For every line in the data below, check for the word "brick", then state how many lines have it. Answer with the number only.
(Material provided)
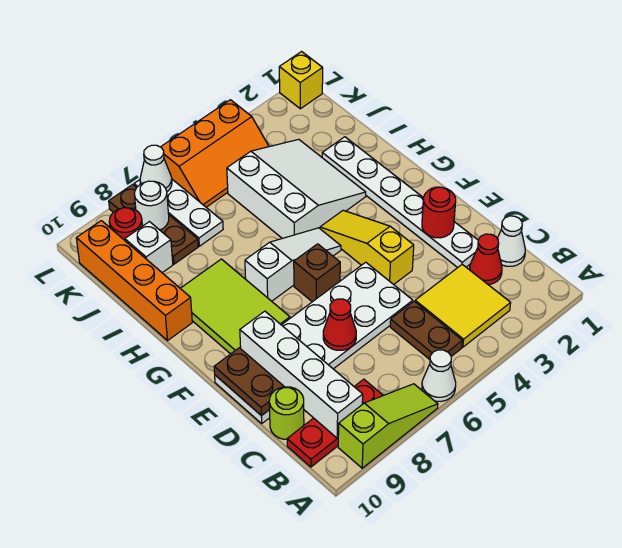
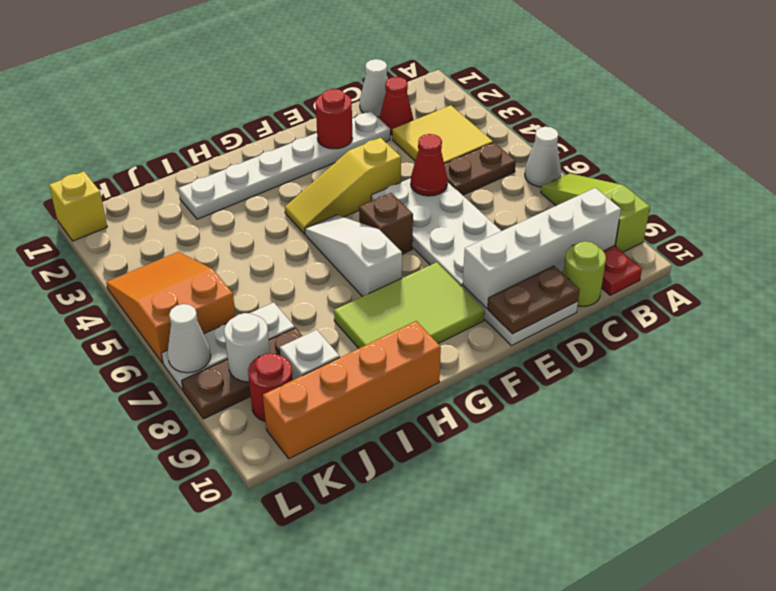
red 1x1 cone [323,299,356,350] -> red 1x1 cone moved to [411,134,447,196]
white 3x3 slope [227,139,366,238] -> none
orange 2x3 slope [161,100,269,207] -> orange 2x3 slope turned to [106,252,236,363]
(End Material provided)
(Material provided)
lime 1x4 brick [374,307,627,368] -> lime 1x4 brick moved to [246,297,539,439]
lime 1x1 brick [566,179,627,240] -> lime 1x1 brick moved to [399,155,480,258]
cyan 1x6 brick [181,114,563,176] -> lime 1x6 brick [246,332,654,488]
(End Material provided)
Output for this exercise: 3